Nothing below is to be printed except the lines between the line holding "TFT1 pin DC: A9 -> A4" and the line holding "PIXELS: WS2813 -> WS2812B", inclusive, each exactly as it appears.

______

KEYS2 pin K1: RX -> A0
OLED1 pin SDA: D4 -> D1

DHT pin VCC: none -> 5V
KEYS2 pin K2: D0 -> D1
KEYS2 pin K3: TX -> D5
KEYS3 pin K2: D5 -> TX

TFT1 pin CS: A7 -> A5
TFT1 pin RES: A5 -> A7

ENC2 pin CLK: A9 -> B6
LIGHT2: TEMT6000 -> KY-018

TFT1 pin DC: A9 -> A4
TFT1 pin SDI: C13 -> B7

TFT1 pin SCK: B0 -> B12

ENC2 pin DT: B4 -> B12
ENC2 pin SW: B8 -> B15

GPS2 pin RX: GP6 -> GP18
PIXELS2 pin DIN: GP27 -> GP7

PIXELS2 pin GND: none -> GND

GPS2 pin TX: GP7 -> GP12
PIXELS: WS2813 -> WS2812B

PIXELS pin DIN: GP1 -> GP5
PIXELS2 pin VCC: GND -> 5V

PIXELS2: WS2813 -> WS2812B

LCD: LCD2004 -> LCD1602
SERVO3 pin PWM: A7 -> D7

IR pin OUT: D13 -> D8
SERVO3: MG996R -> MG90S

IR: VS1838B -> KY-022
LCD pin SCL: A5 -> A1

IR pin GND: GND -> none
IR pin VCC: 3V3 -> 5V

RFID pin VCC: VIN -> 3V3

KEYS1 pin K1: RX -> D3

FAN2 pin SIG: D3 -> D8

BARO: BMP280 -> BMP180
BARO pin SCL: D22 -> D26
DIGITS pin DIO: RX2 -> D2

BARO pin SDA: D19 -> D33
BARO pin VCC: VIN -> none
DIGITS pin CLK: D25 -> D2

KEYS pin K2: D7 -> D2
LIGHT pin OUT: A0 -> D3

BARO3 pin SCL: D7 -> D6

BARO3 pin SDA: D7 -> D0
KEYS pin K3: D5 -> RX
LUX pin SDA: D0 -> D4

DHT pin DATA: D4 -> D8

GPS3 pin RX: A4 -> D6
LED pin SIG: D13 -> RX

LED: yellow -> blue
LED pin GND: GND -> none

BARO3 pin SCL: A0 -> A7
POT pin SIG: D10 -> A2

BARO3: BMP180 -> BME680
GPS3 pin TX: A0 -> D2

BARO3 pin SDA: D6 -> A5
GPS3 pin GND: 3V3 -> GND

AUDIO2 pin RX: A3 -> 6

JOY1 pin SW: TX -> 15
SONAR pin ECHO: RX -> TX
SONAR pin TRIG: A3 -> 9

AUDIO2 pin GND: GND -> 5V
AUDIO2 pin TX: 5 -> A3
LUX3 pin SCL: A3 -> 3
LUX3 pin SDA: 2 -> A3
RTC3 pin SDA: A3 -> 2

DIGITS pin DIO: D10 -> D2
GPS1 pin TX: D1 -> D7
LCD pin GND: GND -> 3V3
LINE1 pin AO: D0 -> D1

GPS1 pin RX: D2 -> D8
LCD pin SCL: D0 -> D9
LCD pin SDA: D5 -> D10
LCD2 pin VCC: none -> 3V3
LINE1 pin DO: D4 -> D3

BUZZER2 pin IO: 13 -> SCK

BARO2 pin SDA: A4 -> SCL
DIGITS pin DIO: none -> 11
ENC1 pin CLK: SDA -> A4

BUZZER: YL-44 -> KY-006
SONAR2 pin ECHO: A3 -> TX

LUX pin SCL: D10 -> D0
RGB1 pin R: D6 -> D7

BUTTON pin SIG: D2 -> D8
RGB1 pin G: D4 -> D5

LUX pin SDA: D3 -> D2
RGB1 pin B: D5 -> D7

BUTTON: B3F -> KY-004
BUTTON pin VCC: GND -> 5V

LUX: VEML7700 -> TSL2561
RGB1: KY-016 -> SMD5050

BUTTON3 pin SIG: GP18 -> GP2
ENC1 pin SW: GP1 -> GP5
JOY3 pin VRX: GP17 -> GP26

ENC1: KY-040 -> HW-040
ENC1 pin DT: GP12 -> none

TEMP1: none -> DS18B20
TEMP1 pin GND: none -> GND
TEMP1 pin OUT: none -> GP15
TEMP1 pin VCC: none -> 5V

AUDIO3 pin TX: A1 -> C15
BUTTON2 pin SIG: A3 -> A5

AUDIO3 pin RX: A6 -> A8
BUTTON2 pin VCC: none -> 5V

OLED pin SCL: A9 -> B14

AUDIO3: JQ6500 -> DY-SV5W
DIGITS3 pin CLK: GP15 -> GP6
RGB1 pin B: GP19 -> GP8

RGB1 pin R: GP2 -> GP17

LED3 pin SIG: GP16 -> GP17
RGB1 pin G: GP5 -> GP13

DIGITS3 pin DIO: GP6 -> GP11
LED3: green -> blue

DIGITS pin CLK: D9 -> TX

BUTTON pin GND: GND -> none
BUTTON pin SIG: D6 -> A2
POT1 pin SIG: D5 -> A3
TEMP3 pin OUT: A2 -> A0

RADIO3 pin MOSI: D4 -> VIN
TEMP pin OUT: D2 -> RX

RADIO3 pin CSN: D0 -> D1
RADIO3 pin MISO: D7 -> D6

______

* Exercise answer
TFT1 pin DC: A9 -> A4
TFT1 pin SDI: C13 -> B7

TFT1 pin SCK: B0 -> B12

ENC2 pin DT: B4 -> B12
ENC2 pin SW: B8 -> B15

GPS2 pin RX: GP6 -> GP18
PIXELS2 pin DIN: GP27 -> GP7

PIXELS2 pin GND: none -> GND

GPS2 pin TX: GP7 -> GP12
PIXELS: WS2813 -> WS2812B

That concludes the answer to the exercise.